TASK DESCRIPTION
Your answer must be an exact copy of the records below.

SOURCE MATERIAL
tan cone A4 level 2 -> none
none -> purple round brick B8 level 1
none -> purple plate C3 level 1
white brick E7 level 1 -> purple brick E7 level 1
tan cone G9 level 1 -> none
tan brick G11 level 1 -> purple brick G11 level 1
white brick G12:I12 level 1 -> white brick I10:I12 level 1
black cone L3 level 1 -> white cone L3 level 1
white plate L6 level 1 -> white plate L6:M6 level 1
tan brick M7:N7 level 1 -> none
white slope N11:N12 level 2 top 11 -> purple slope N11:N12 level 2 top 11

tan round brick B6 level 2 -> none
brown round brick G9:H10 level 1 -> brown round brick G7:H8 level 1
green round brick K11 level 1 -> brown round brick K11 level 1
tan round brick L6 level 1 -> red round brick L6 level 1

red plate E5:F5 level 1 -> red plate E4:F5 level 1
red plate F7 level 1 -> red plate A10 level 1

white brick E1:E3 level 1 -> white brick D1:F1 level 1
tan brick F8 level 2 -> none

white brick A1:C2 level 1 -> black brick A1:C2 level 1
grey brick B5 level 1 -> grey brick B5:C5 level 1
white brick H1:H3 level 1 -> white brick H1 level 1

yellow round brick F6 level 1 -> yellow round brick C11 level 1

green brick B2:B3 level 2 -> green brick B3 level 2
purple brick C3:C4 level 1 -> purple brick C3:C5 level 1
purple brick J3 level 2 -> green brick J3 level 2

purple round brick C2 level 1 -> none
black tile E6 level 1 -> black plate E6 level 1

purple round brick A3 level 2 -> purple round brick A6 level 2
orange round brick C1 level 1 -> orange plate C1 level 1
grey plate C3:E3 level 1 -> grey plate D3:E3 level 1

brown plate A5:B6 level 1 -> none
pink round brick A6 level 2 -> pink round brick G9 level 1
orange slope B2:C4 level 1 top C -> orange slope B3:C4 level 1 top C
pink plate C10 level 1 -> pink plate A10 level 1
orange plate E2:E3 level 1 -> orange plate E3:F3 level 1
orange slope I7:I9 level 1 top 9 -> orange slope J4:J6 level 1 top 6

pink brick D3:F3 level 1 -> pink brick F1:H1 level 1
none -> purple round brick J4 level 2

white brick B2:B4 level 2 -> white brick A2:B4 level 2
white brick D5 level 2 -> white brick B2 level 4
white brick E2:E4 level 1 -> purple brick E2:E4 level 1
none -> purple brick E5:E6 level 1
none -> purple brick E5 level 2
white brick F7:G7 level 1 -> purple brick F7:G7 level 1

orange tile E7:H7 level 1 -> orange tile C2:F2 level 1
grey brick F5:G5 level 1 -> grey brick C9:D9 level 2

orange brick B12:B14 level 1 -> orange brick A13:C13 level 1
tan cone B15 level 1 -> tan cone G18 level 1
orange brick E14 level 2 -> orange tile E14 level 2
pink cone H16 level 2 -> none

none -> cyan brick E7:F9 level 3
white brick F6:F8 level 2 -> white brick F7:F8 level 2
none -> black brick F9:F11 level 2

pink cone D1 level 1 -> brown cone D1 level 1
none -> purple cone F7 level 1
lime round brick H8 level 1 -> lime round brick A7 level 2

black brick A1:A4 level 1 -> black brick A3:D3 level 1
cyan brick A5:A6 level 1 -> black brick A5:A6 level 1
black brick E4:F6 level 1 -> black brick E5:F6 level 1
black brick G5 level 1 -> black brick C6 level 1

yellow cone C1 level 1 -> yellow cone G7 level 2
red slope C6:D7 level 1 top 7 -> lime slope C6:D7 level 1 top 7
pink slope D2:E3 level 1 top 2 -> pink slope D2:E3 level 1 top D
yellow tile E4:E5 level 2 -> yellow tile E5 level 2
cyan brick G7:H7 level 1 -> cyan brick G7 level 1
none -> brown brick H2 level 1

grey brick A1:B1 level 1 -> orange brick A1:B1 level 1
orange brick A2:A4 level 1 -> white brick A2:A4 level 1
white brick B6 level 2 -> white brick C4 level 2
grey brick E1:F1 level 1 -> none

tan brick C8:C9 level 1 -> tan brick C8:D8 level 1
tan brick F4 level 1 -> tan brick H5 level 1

COMPLETED EXERCISE
tan cone A4 level 2 -> none
none -> purple round brick B8 level 1
none -> purple plate C3 level 1
white brick E7 level 1 -> purple brick E7 level 1
tan cone G9 level 1 -> none
tan brick G11 level 1 -> purple brick G11 level 1
white brick G12:I12 level 1 -> white brick I10:I12 level 1
black cone L3 level 1 -> white cone L3 level 1
white plate L6 level 1 -> white plate L6:M6 level 1
tan brick M7:N7 level 1 -> none
white slope N11:N12 level 2 top 11 -> purple slope N11:N12 level 2 top 11

tan round brick B6 level 2 -> none
brown round brick G9:H10 level 1 -> brown round brick G7:H8 level 1
green round brick K11 level 1 -> brown round brick K11 level 1
tan round brick L6 level 1 -> red round brick L6 level 1

red plate E5:F5 level 1 -> red plate E4:F5 level 1
red plate F7 level 1 -> red plate A10 level 1

white brick E1:E3 level 1 -> white brick D1:F1 level 1
tan brick F8 level 2 -> none

white brick A1:C2 level 1 -> black brick A1:C2 level 1
grey brick B5 level 1 -> grey brick B5:C5 level 1
white brick H1:H3 level 1 -> white brick H1 level 1

yellow round brick F6 level 1 -> yellow round brick C11 level 1

green brick B2:B3 level 2 -> green brick B3 level 2
purple brick C3:C4 level 1 -> purple brick C3:C5 level 1
purple brick J3 level 2 -> green brick J3 level 2

purple round brick C2 level 1 -> none
black tile E6 level 1 -> black plate E6 level 1

purple round brick A3 level 2 -> purple round brick A6 level 2
orange round brick C1 level 1 -> orange plate C1 level 1
grey plate C3:E3 level 1 -> grey plate D3:E3 level 1

brown plate A5:B6 level 1 -> none
pink round brick A6 level 2 -> pink round brick G9 level 1
orange slope B2:C4 level 1 top C -> orange slope B3:C4 level 1 top C
pink plate C10 level 1 -> pink plate A10 level 1
orange plate E2:E3 level 1 -> orange plate E3:F3 level 1
orange slope I7:I9 level 1 top 9 -> orange slope J4:J6 level 1 top 6

pink brick D3:F3 level 1 -> pink brick F1:H1 level 1
none -> purple round brick J4 level 2

white brick B2:B4 level 2 -> white brick A2:B4 level 2
white brick D5 level 2 -> white brick B2 level 4
white brick E2:E4 level 1 -> purple brick E2:E4 level 1
none -> purple brick E5:E6 level 1
none -> purple brick E5 level 2
white brick F7:G7 level 1 -> purple brick F7:G7 level 1

orange tile E7:H7 level 1 -> orange tile C2:F2 level 1
grey brick F5:G5 level 1 -> grey brick C9:D9 level 2

orange brick B12:B14 level 1 -> orange brick A13:C13 level 1
tan cone B15 level 1 -> tan cone G18 level 1
orange brick E14 level 2 -> orange tile E14 level 2
pink cone H16 level 2 -> none

none -> cyan brick E7:F9 level 3
white brick F6:F8 level 2 -> white brick F7:F8 level 2
none -> black brick F9:F11 level 2

pink cone D1 level 1 -> brown cone D1 level 1
none -> purple cone F7 level 1
lime round brick H8 level 1 -> lime round brick A7 level 2

black brick A1:A4 level 1 -> black brick A3:D3 level 1
cyan brick A5:A6 level 1 -> black brick A5:A6 level 1
black brick E4:F6 level 1 -> black brick E5:F6 level 1
black brick G5 level 1 -> black brick C6 level 1

yellow cone C1 level 1 -> yellow cone G7 level 2
red slope C6:D7 level 1 top 7 -> lime slope C6:D7 level 1 top 7
pink slope D2:E3 level 1 top 2 -> pink slope D2:E3 level 1 top D
yellow tile E4:E5 level 2 -> yellow tile E5 level 2
cyan brick G7:H7 level 1 -> cyan brick G7 level 1
none -> brown brick H2 level 1

grey brick A1:B1 level 1 -> orange brick A1:B1 level 1
orange brick A2:A4 level 1 -> white brick A2:A4 level 1
white brick B6 level 2 -> white brick C4 level 2
grey brick E1:F1 level 1 -> none

tan brick C8:C9 level 1 -> tan brick C8:D8 level 1
tan brick F4 level 1 -> tan brick H5 level 1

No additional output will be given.